***** DATA EXCERPTS *****
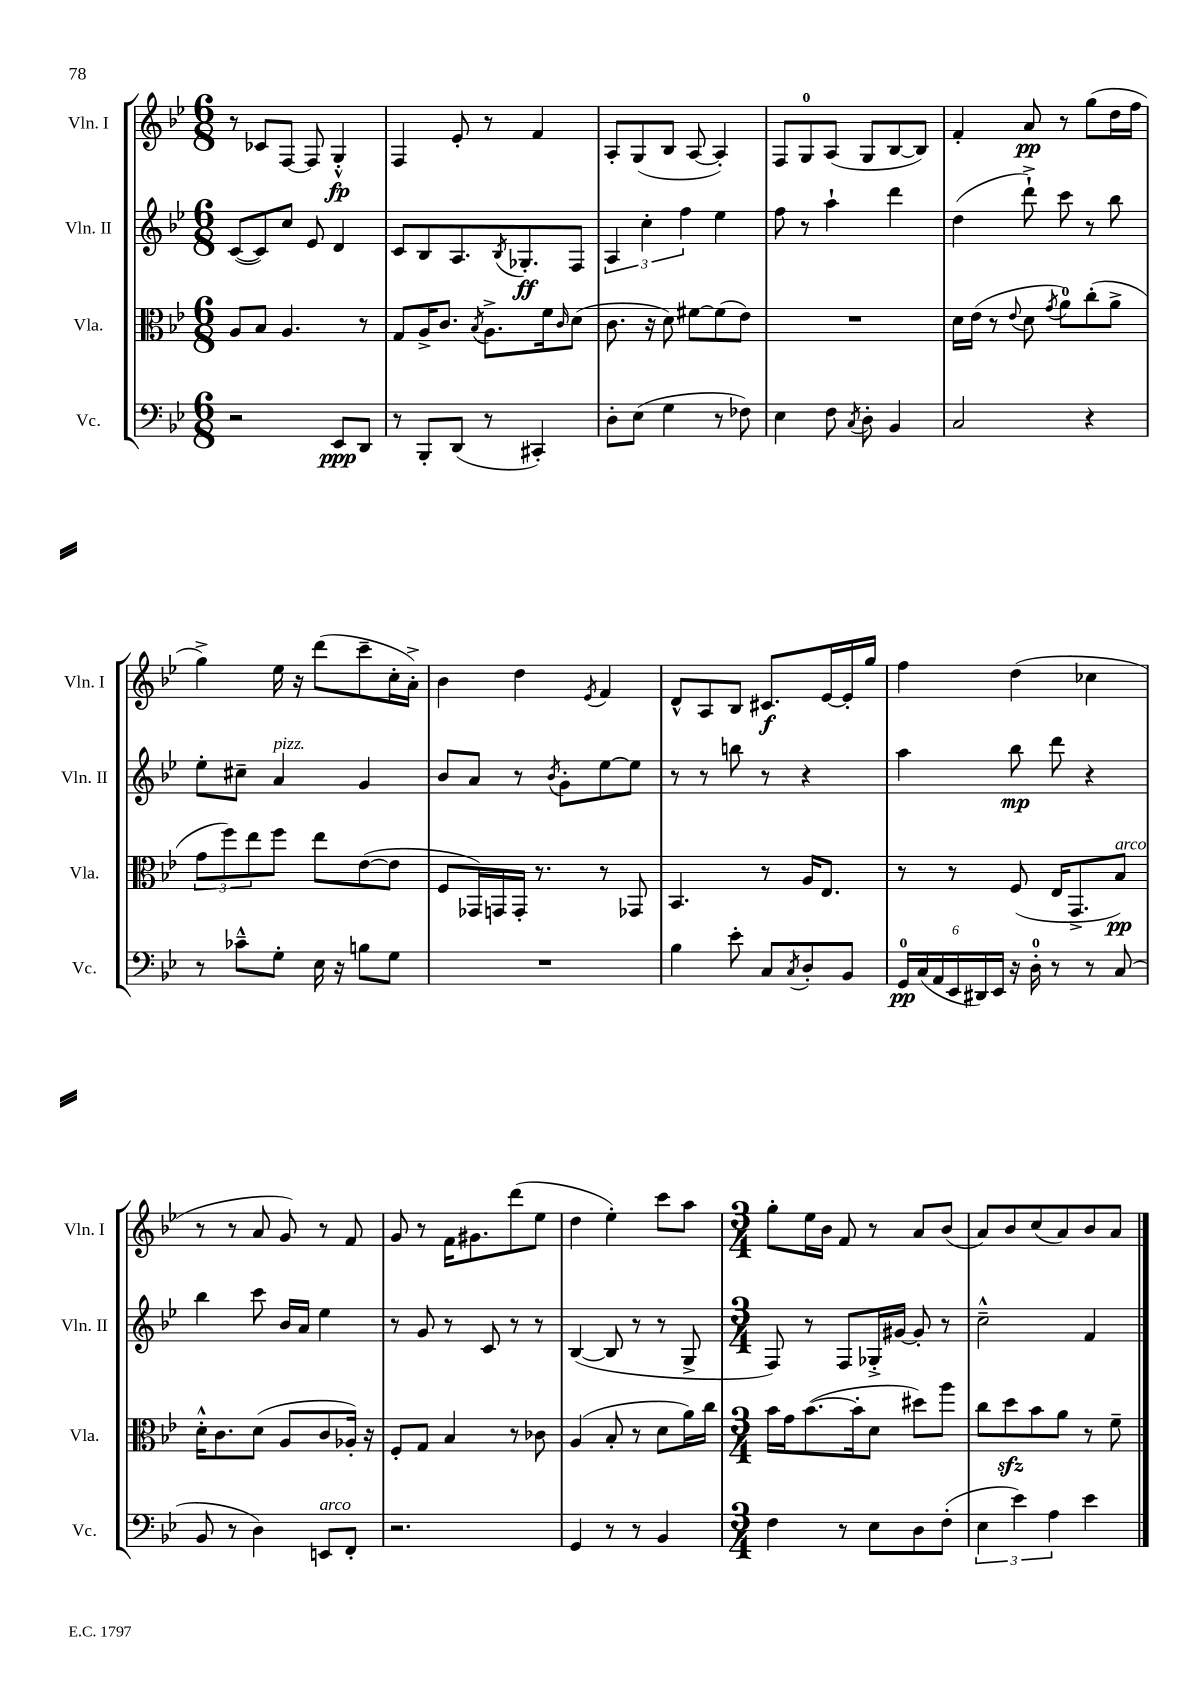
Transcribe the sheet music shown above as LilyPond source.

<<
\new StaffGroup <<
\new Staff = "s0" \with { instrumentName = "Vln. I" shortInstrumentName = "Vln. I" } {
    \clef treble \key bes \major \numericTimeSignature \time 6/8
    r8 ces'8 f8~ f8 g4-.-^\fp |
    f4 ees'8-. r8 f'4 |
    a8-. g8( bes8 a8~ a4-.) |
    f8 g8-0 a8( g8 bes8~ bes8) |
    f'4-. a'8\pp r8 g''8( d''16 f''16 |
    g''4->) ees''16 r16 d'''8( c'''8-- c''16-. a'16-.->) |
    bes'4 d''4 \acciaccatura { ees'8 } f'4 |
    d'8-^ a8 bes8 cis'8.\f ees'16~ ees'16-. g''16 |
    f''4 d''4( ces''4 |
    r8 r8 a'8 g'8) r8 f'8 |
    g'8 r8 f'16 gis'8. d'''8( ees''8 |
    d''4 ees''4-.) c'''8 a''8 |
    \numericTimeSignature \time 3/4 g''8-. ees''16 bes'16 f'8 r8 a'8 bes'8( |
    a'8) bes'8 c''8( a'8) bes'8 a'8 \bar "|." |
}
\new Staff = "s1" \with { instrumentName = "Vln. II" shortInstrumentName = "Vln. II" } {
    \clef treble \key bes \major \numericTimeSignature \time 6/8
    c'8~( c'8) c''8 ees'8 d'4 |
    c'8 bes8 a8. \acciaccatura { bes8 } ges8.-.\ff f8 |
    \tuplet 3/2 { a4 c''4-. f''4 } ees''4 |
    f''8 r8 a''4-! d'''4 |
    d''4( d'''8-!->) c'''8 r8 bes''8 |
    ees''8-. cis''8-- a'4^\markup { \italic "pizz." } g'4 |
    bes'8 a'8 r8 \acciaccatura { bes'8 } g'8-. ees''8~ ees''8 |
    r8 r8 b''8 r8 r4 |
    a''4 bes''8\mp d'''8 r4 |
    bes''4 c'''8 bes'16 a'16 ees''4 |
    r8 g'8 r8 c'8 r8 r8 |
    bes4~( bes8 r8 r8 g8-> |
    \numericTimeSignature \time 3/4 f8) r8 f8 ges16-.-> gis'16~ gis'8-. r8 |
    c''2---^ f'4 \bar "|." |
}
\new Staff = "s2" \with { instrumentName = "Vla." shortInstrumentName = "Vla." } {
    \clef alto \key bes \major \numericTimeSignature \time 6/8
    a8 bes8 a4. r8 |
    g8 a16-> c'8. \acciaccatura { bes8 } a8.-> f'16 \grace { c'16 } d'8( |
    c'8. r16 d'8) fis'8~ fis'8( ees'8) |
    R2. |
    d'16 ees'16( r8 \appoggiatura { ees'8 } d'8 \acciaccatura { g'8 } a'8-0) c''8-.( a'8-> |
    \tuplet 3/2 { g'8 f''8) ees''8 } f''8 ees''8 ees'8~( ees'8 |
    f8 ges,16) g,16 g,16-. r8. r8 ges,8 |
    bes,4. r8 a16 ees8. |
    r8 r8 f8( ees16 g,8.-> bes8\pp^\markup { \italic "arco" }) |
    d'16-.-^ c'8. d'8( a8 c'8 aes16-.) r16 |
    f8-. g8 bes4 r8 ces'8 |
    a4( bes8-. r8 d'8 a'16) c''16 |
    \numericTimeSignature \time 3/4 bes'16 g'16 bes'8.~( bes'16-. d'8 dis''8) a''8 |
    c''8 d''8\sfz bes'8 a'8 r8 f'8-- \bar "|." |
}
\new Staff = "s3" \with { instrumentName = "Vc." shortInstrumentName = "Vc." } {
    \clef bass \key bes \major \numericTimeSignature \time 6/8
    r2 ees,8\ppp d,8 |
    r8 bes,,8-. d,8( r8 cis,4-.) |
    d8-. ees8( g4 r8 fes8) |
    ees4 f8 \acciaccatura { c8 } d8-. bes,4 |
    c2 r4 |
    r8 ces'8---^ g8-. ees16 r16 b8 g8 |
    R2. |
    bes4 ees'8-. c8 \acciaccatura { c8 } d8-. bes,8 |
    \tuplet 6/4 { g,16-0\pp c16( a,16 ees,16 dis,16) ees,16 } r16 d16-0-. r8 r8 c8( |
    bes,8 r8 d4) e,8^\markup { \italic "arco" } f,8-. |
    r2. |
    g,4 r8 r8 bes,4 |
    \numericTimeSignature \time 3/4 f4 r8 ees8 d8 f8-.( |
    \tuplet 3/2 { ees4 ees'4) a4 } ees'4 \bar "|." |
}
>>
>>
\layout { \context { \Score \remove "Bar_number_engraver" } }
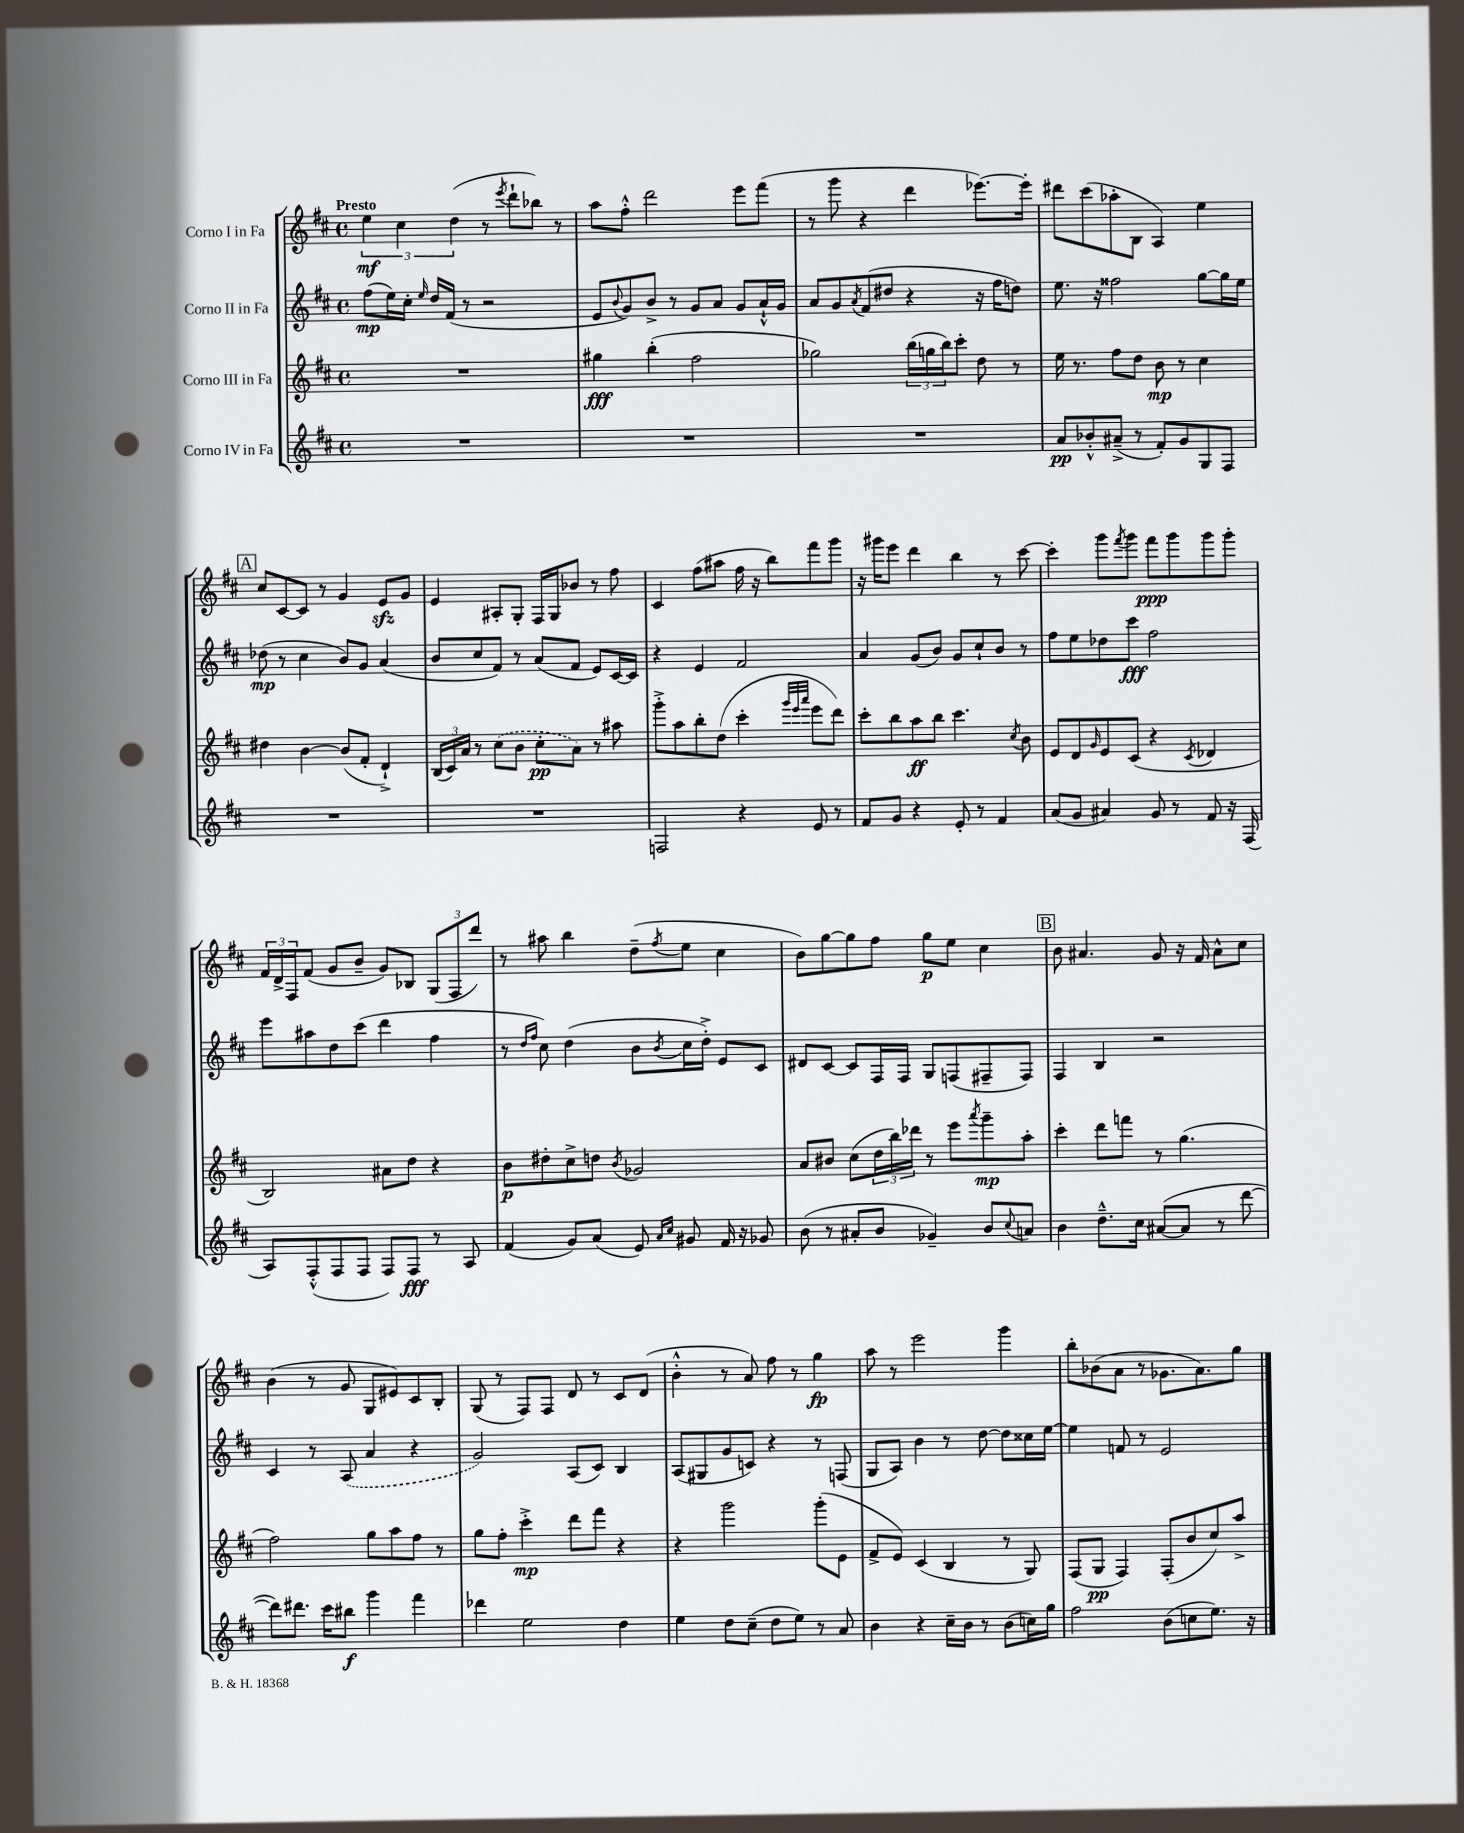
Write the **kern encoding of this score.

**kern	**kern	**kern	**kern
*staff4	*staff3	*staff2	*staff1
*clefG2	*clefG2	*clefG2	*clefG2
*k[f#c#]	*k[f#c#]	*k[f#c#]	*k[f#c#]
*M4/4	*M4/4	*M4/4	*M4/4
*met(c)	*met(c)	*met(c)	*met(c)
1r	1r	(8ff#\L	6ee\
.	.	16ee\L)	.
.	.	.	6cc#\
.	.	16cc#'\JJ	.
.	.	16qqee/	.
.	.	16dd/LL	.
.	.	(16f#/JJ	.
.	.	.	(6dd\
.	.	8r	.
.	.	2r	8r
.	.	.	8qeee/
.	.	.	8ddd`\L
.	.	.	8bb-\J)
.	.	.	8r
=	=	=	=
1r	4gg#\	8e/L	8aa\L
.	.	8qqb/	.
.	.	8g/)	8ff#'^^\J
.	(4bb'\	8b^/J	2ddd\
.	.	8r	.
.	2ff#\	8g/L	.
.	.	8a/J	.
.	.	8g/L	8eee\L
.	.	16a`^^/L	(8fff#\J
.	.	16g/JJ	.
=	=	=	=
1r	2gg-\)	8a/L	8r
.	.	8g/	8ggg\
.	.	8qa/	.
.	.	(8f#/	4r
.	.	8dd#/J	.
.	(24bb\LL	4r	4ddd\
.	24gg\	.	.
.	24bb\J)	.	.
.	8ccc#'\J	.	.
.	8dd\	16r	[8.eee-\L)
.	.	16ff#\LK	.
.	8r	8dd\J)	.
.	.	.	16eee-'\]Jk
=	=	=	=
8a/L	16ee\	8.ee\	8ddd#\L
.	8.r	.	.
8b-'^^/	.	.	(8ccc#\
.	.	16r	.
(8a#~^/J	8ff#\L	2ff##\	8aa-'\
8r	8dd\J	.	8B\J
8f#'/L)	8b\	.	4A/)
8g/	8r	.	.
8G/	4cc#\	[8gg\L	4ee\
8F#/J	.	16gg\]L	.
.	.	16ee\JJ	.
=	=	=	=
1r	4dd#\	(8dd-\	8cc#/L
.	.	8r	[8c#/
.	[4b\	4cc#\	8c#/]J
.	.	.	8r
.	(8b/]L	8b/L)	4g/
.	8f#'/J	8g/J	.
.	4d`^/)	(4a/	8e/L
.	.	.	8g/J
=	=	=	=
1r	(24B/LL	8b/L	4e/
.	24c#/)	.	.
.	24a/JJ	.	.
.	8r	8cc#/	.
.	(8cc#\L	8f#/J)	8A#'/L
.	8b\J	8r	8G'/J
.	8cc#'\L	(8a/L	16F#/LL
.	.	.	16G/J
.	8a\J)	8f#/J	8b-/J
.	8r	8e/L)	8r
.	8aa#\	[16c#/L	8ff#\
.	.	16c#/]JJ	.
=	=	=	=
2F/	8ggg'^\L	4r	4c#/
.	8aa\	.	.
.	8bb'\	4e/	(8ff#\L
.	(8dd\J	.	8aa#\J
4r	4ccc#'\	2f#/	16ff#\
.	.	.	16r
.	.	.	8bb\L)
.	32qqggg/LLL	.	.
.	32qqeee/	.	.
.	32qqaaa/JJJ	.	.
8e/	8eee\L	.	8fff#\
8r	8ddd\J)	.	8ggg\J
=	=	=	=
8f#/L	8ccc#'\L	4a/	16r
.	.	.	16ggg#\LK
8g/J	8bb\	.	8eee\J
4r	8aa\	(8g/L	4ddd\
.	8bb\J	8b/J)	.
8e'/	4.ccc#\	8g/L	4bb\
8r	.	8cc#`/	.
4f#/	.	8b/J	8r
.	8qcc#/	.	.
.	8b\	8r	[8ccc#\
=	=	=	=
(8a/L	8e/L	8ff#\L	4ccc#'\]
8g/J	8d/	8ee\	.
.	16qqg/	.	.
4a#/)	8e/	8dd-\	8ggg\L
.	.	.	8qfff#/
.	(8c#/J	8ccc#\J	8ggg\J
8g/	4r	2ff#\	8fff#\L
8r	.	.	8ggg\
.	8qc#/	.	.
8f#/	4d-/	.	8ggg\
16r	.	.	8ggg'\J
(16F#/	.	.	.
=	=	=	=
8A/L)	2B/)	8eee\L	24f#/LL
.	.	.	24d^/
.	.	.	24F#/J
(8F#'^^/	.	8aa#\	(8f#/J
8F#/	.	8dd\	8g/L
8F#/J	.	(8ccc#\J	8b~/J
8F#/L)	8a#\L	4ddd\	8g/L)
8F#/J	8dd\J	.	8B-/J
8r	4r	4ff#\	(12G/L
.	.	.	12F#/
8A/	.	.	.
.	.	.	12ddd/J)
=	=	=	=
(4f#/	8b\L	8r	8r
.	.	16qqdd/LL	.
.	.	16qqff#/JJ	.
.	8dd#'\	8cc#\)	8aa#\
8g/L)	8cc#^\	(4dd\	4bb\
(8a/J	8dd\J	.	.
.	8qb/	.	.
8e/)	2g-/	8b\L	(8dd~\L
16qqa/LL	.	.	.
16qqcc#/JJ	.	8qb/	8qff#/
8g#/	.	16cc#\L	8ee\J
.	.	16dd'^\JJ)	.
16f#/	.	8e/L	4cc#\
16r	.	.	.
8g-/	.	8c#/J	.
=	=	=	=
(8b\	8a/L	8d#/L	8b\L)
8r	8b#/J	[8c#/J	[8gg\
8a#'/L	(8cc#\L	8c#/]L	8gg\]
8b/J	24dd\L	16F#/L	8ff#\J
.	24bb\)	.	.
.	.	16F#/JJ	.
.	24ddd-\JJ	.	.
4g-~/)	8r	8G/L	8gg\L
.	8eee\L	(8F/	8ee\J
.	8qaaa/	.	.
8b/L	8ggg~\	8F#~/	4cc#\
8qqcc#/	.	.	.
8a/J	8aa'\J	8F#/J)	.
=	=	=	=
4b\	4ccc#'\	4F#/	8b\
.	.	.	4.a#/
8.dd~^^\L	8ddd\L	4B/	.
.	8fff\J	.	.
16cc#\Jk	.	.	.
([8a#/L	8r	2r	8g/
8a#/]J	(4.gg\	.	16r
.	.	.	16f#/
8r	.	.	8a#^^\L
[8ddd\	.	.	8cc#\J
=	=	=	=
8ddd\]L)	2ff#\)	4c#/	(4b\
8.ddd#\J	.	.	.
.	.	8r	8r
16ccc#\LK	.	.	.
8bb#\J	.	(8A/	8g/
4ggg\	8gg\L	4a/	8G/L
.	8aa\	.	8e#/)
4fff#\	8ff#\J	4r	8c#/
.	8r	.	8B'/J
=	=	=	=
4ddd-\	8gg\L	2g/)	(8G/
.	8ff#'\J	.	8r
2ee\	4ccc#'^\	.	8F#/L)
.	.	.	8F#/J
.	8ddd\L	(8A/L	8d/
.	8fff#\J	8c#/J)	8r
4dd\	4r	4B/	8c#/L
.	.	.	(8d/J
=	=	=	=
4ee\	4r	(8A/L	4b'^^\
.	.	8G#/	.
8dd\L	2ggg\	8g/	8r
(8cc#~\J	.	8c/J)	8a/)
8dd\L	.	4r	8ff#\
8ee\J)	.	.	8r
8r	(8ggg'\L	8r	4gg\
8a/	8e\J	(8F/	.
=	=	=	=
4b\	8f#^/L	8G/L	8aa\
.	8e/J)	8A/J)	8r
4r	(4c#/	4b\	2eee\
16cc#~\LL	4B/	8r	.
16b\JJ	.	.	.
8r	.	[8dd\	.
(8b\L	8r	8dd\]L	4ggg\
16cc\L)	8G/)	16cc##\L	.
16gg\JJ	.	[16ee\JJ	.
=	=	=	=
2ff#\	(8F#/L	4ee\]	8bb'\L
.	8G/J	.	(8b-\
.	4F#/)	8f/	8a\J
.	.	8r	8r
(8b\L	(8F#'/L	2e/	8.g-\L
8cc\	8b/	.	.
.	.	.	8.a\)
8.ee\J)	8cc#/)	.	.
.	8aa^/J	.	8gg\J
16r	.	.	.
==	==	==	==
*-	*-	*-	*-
*****
SET PROBLEM: List every line in the rows above that contains the string "major", matching case exactly.

EXERCISE ANSWER:
    \clef treble \key bes \major \numericTimeSignature \time 6/8
    \clef treble \key bes \major \numericTimeSignature \time 6/8
    \clef alto \key bes \major \numericTimeSignature \time 6/8
    \clef bass \key bes \major \numericTimeSignature \time 6/8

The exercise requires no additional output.